◆ **WHAT TO WORK ON**
Write out all of the records below precisely as given, omitting the images.
[DATA IN THIS EXERCISE — start]
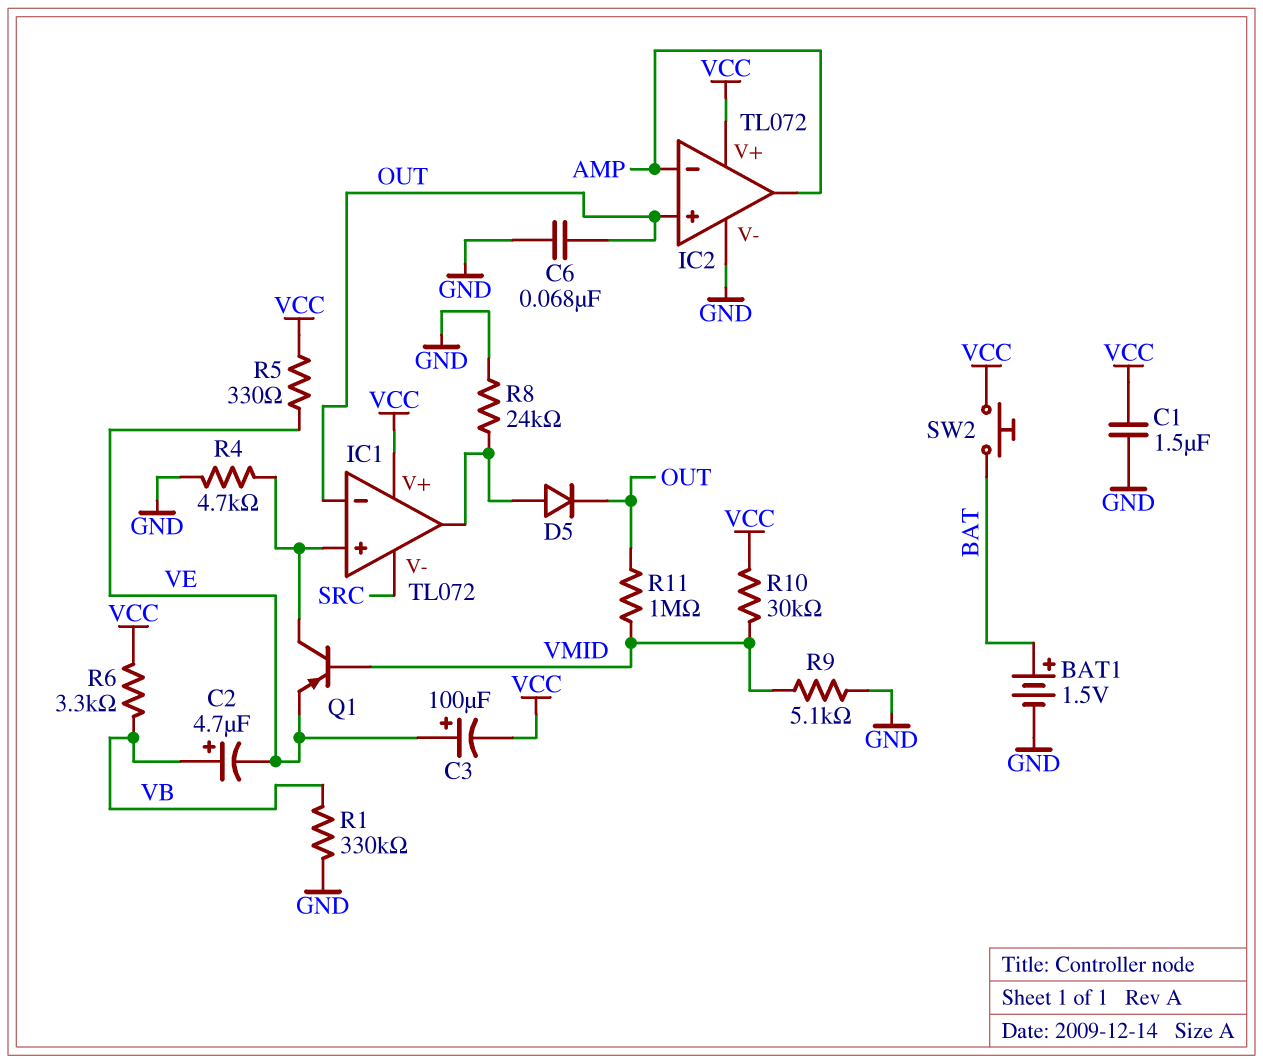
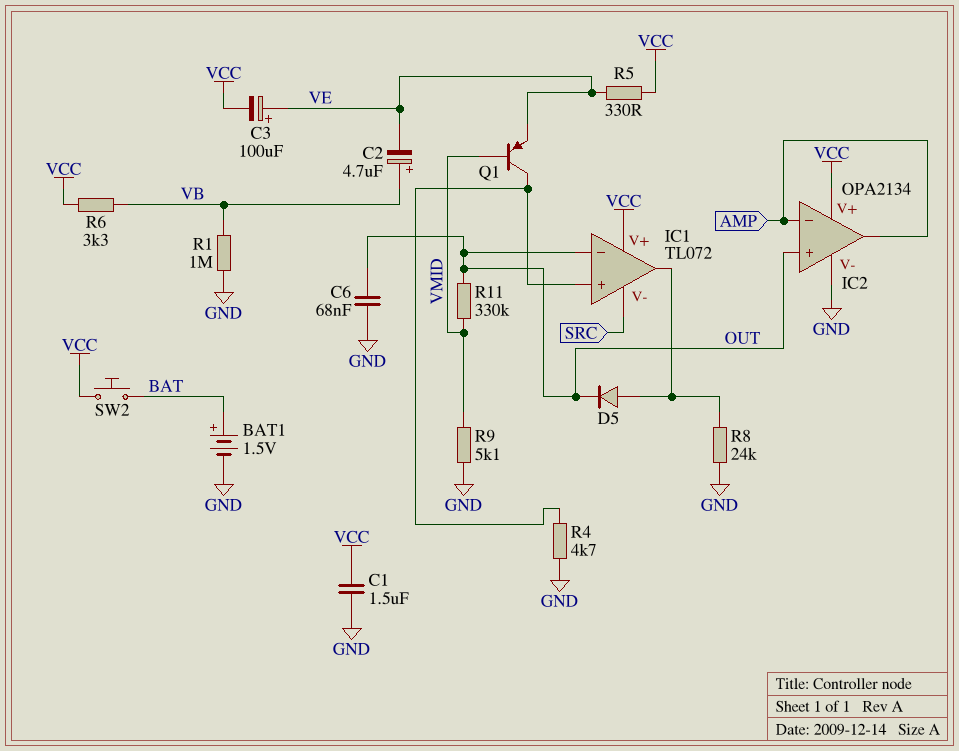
IC2: TL072 -> OPA2134
R1: 330k (GND, VB) -> 1M (GND, VB)
R10: 30k (VCC, VMID) -> none
R11: 1M (OUT, VMID) -> 330k (OUT, VMID)

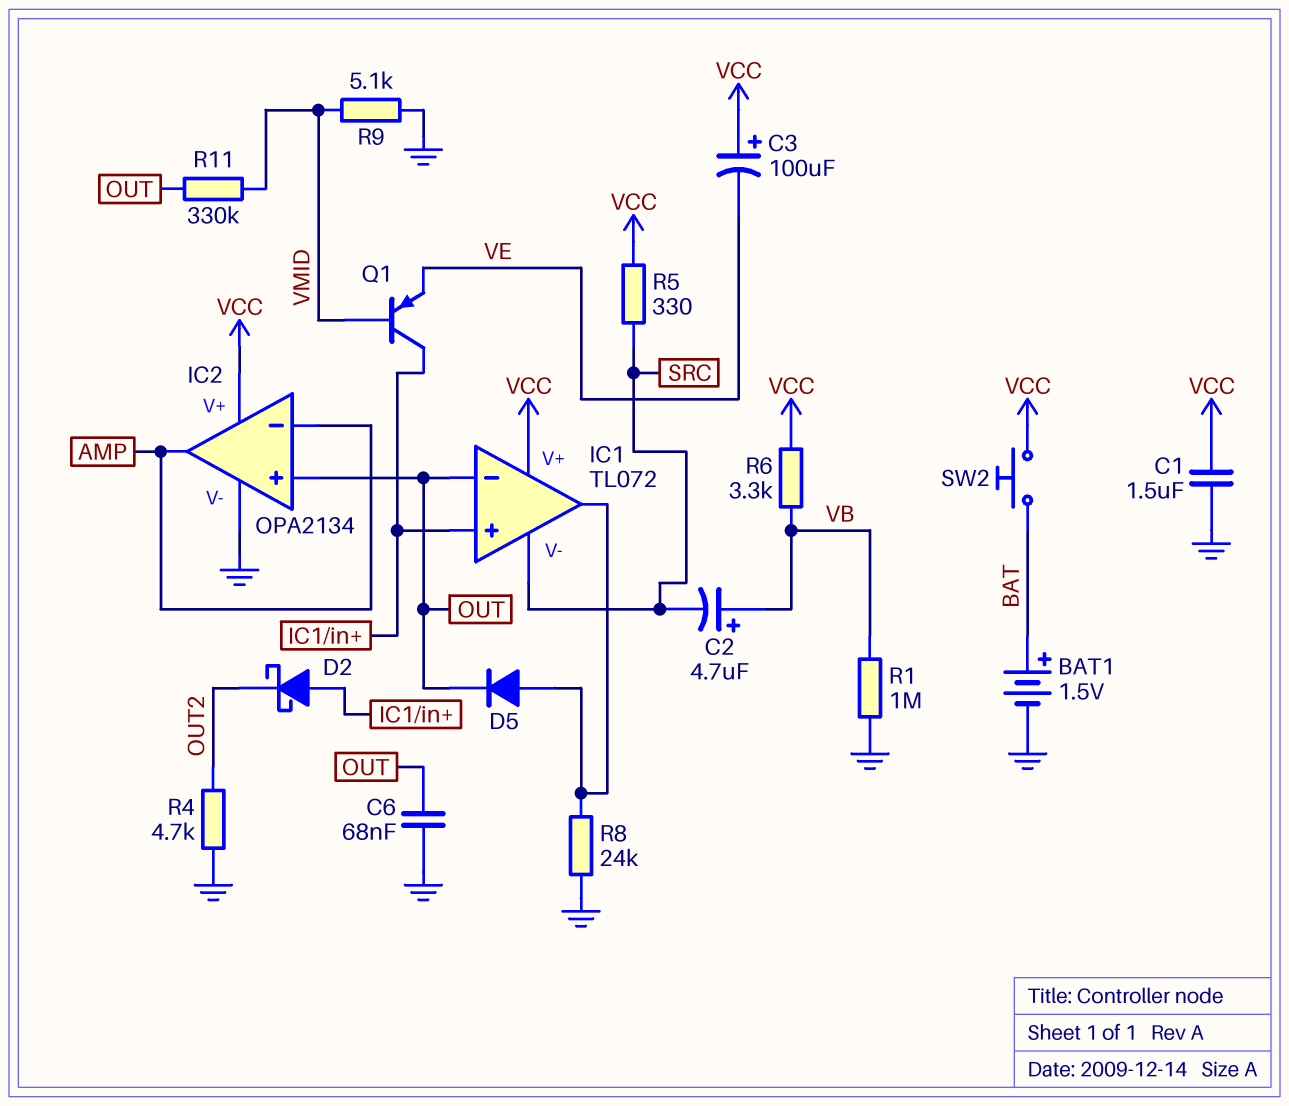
C2: 4.7uF (plus VB, minus VE) -> 4.7uF (plus VB, minus SRC)
C3: 100uF (plus VE, minus VCC) -> 100uF (plus VCC, minus VE)
D2: none -> schottky (A IC1/in+, K OUT2)
R4: 4.7k (GND, IC1/in+) -> 4.7k (GND, OUT2)
R5: 330 (VCC, VE) -> 330 (SRC, VCC)

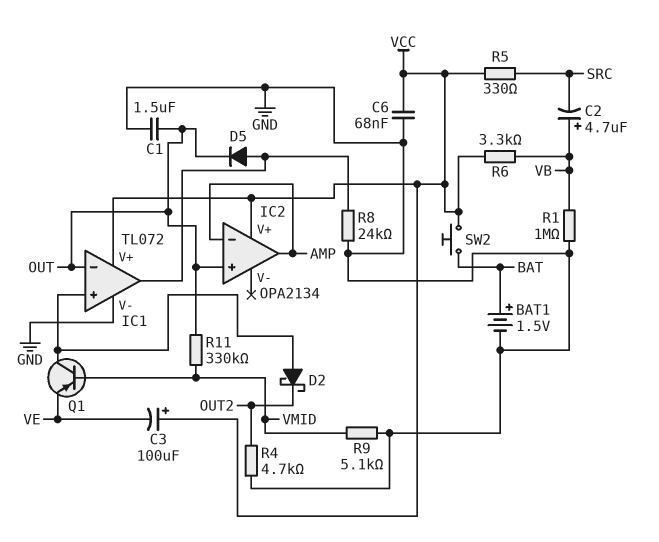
C1: 1.5uF (GND, VCC) -> 1.5uF (GND, OUT)
C6: 68nF (GND, OUT) -> 68nF (GND, VCC)
IC1 pin V-: SRC -> GND
IC2 pin V-: GND -> none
[DATA IN THIS EXERCISE — finish]
◆ **WRITTEN SOLUTION**
IC2: TL072 -> OPA2134
R1: 330k (GND, VB) -> 1M (GND, VB)
R10: 30k (VCC, VMID) -> none
R11: 1M (OUT, VMID) -> 330k (OUT, VMID)

C2: 4.7uF (plus VB, minus VE) -> 4.7uF (plus VB, minus SRC)
C3: 100uF (plus VE, minus VCC) -> 100uF (plus VCC, minus VE)
D2: none -> schottky (A IC1/in+, K OUT2)
R4: 4.7k (GND, IC1/in+) -> 4.7k (GND, OUT2)
R5: 330 (VCC, VE) -> 330 (SRC, VCC)

C1: 1.5uF (GND, VCC) -> 1.5uF (GND, OUT)
C6: 68nF (GND, OUT) -> 68nF (GND, VCC)
IC1 pin V-: SRC -> GND
IC2 pin V-: GND -> none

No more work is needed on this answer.